§ What is needed: Copy only what lies from the line containing "green plate E7" through the line containing "none -> white plate H2 level 4" in the entries below, keeping both end lines exact and dropping every picture.

Before-and-after object listings:
——————

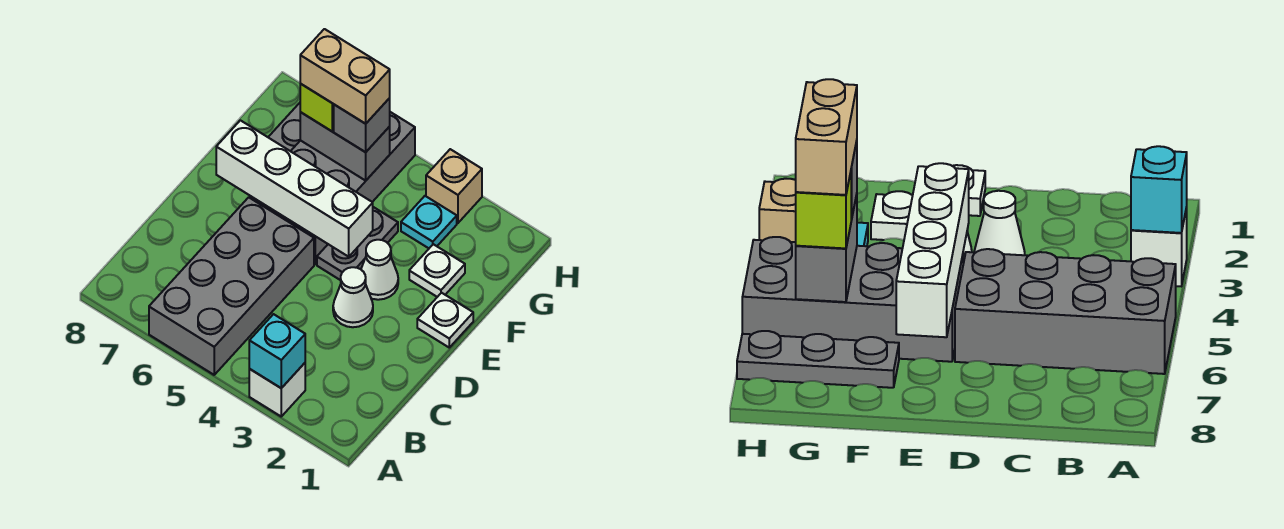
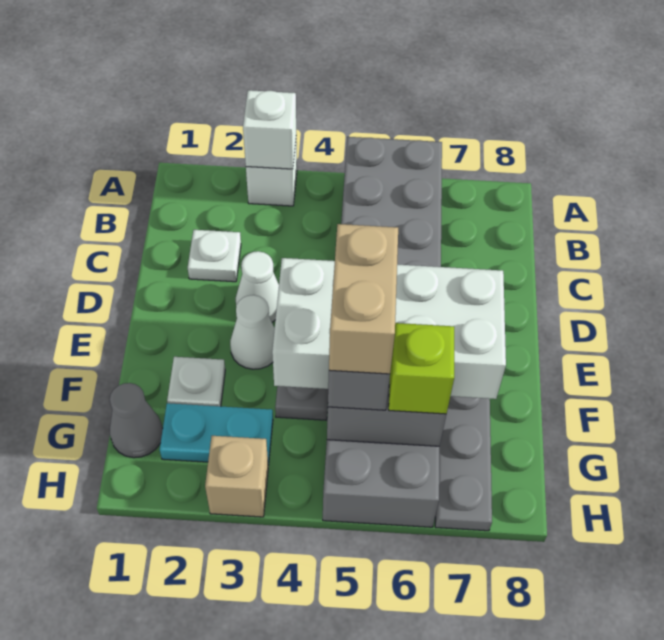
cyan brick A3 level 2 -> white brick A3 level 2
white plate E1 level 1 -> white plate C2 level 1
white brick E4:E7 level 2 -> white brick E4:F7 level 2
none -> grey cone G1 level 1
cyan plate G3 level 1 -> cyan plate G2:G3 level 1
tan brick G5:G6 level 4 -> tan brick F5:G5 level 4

——————

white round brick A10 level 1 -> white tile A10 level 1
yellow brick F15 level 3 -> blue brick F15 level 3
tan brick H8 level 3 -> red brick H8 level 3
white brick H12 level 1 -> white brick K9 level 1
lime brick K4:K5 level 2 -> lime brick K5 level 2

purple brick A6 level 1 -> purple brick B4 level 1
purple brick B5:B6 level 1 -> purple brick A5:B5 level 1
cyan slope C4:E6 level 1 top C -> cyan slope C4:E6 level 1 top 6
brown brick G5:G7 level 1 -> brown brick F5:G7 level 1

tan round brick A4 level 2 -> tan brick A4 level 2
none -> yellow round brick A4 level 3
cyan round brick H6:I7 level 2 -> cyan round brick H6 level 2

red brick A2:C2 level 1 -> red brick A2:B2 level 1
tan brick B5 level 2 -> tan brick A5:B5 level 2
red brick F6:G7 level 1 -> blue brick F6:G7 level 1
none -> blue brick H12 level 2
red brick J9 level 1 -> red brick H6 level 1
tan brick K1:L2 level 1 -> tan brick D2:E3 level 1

——————

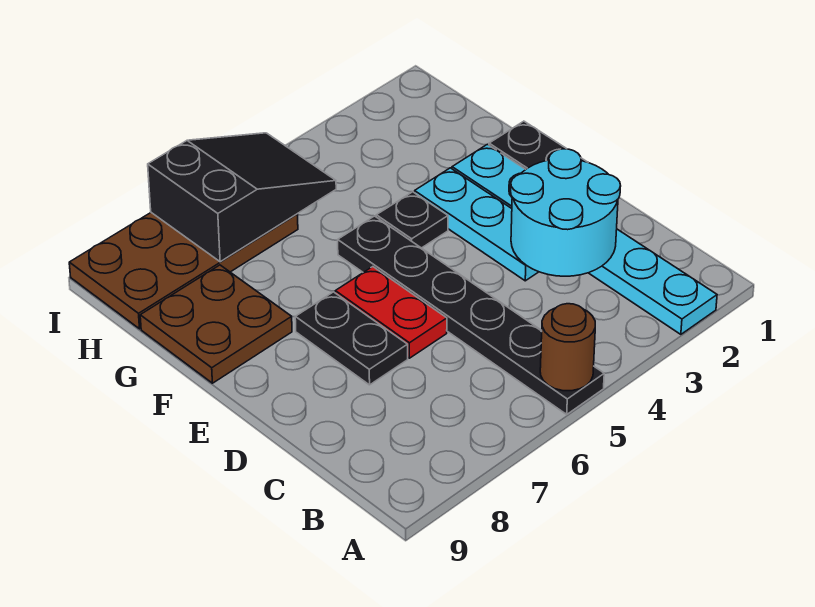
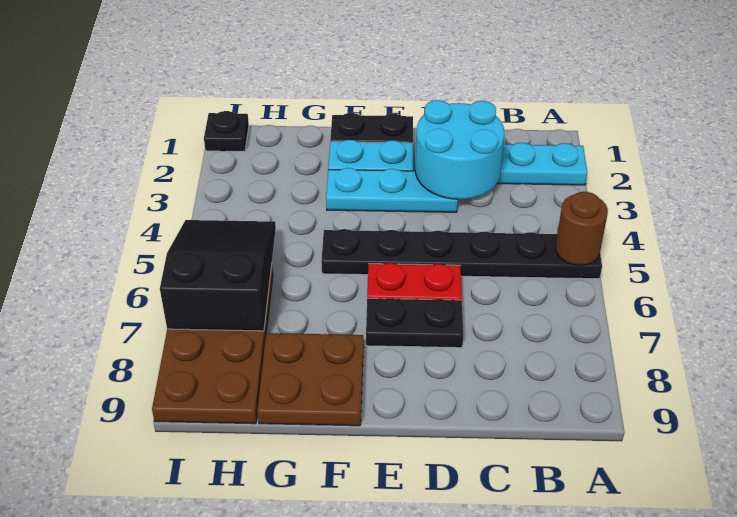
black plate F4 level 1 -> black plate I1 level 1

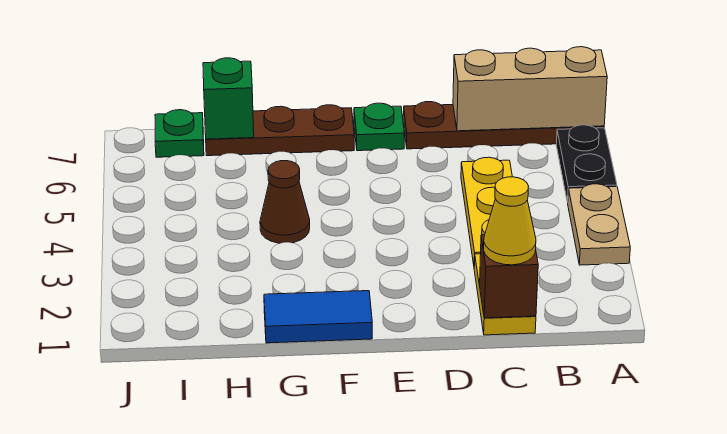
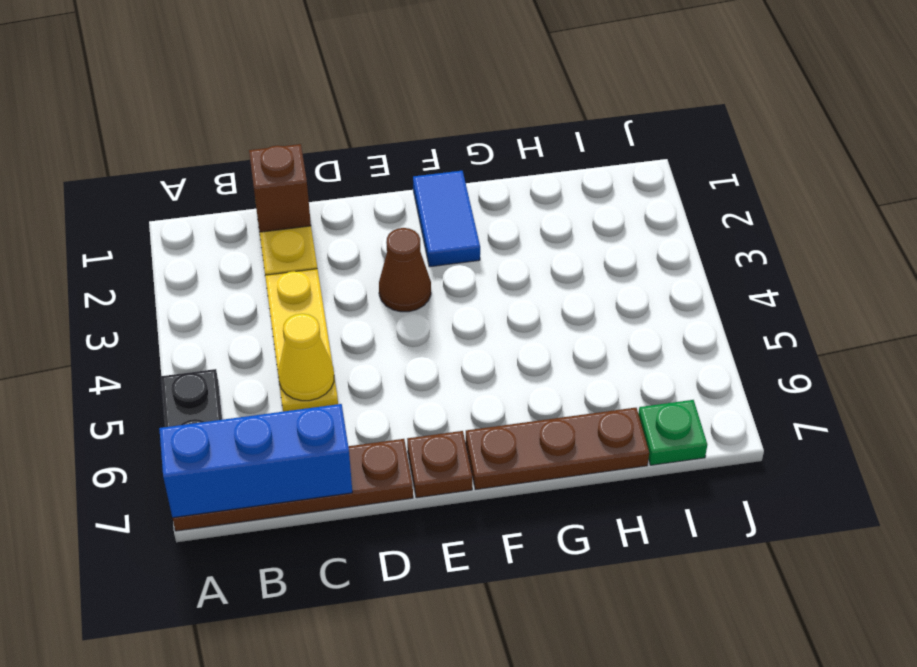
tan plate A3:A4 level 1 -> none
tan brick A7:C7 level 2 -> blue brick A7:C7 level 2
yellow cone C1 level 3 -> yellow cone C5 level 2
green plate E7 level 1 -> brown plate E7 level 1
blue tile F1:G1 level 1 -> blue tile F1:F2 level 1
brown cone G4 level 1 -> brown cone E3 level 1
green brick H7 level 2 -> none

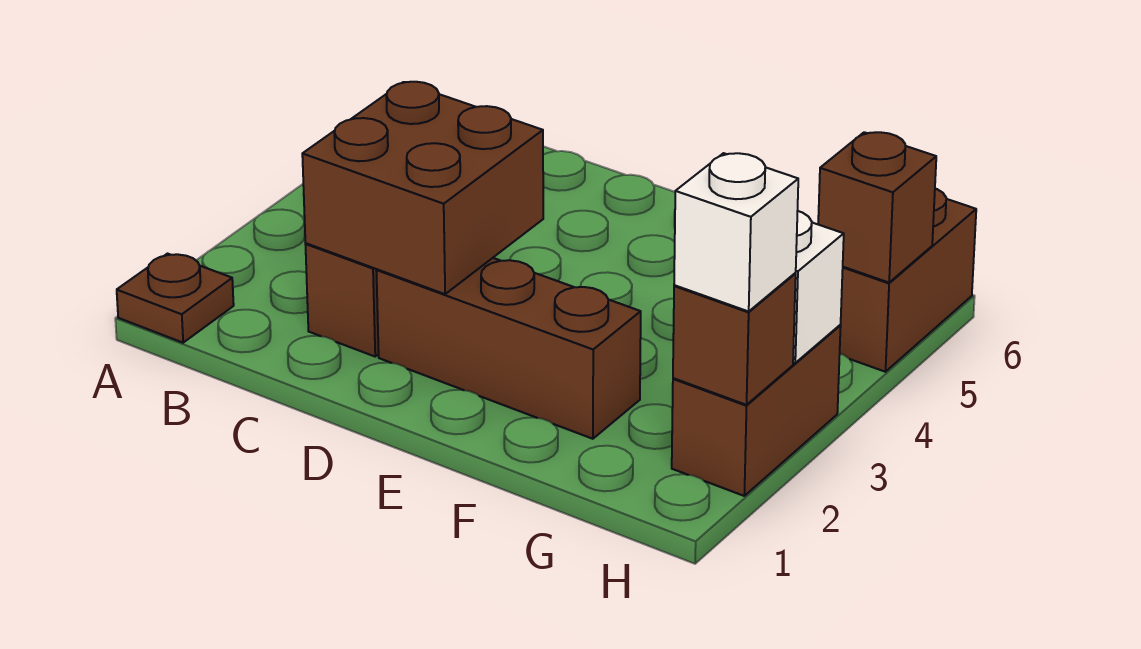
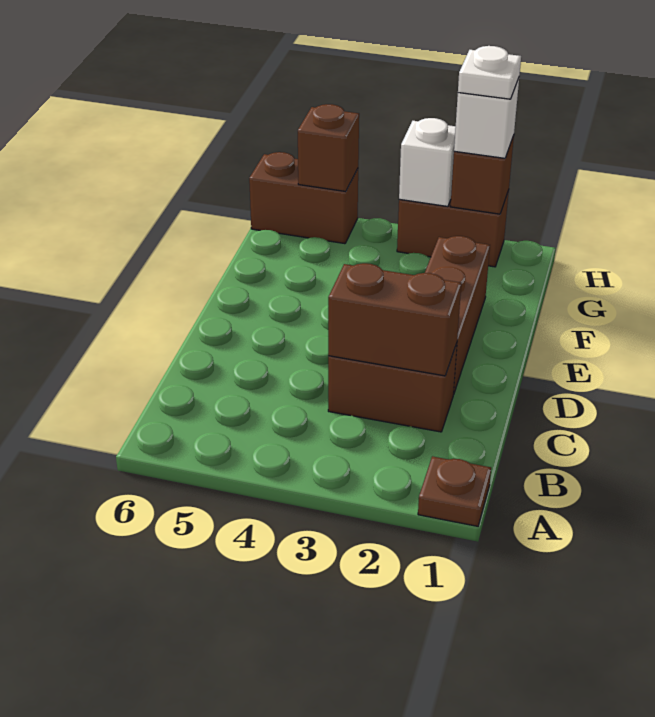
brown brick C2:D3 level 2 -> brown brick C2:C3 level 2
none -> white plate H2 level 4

——————

§ Response to the exercise:
green plate E7 level 1 -> brown plate E7 level 1
blue tile F1:G1 level 1 -> blue tile F1:F2 level 1
brown cone G4 level 1 -> brown cone E3 level 1
green brick H7 level 2 -> none

brown brick C2:D3 level 2 -> brown brick C2:C3 level 2
none -> white plate H2 level 4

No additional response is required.